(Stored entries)
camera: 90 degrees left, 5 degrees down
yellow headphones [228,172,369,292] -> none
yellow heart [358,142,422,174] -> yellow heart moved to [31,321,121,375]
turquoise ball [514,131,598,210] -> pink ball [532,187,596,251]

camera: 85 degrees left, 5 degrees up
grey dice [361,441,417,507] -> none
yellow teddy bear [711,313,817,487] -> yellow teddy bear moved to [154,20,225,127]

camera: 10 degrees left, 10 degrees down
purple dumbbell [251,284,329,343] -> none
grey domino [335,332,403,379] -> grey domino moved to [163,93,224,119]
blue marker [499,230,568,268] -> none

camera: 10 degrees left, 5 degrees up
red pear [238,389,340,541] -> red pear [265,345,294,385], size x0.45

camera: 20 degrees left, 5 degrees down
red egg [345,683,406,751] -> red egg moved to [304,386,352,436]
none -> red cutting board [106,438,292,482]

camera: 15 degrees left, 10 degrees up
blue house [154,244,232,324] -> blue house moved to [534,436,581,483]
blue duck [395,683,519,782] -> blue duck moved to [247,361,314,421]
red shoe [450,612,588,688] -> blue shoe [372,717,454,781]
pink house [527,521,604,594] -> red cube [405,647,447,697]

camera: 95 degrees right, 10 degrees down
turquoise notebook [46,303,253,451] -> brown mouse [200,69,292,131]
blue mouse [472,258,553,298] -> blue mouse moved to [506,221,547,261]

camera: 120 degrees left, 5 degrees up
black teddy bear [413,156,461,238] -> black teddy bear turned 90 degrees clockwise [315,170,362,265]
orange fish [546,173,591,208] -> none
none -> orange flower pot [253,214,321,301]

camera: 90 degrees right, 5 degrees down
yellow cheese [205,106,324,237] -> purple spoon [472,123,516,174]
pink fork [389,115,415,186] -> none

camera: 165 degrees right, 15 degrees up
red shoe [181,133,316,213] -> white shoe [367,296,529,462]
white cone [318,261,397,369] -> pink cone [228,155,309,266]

[Work task] Retype each record exactly, leaving nothing out.

[Result for this exercise]
camera: 90 degrees left, 5 degrees down
yellow headphones [228,172,369,292] -> none
yellow heart [358,142,422,174] -> yellow heart moved to [31,321,121,375]
turquoise ball [514,131,598,210] -> pink ball [532,187,596,251]

camera: 85 degrees left, 5 degrees up
grey dice [361,441,417,507] -> none
yellow teddy bear [711,313,817,487] -> yellow teddy bear moved to [154,20,225,127]

camera: 10 degrees left, 10 degrees down
purple dumbbell [251,284,329,343] -> none
grey domino [335,332,403,379] -> grey domino moved to [163,93,224,119]
blue marker [499,230,568,268] -> none

camera: 10 degrees left, 5 degrees up
red pear [238,389,340,541] -> red pear [265,345,294,385], size x0.45

camera: 20 degrees left, 5 degrees down
red egg [345,683,406,751] -> red egg moved to [304,386,352,436]
none -> red cutting board [106,438,292,482]

camera: 15 degrees left, 10 degrees up
blue house [154,244,232,324] -> blue house moved to [534,436,581,483]
blue duck [395,683,519,782] -> blue duck moved to [247,361,314,421]
red shoe [450,612,588,688] -> blue shoe [372,717,454,781]
pink house [527,521,604,594] -> red cube [405,647,447,697]

camera: 95 degrees right, 10 degrees down
turquoise notebook [46,303,253,451] -> brown mouse [200,69,292,131]
blue mouse [472,258,553,298] -> blue mouse moved to [506,221,547,261]

camera: 120 degrees left, 5 degrees up
black teddy bear [413,156,461,238] -> black teddy bear turned 90 degrees clockwise [315,170,362,265]
orange fish [546,173,591,208] -> none
none -> orange flower pot [253,214,321,301]

camera: 90 degrees right, 5 degrees down
yellow cheese [205,106,324,237] -> purple spoon [472,123,516,174]
pink fork [389,115,415,186] -> none

camera: 165 degrees right, 15 degrees up
red shoe [181,133,316,213] -> white shoe [367,296,529,462]
white cone [318,261,397,369] -> pink cone [228,155,309,266]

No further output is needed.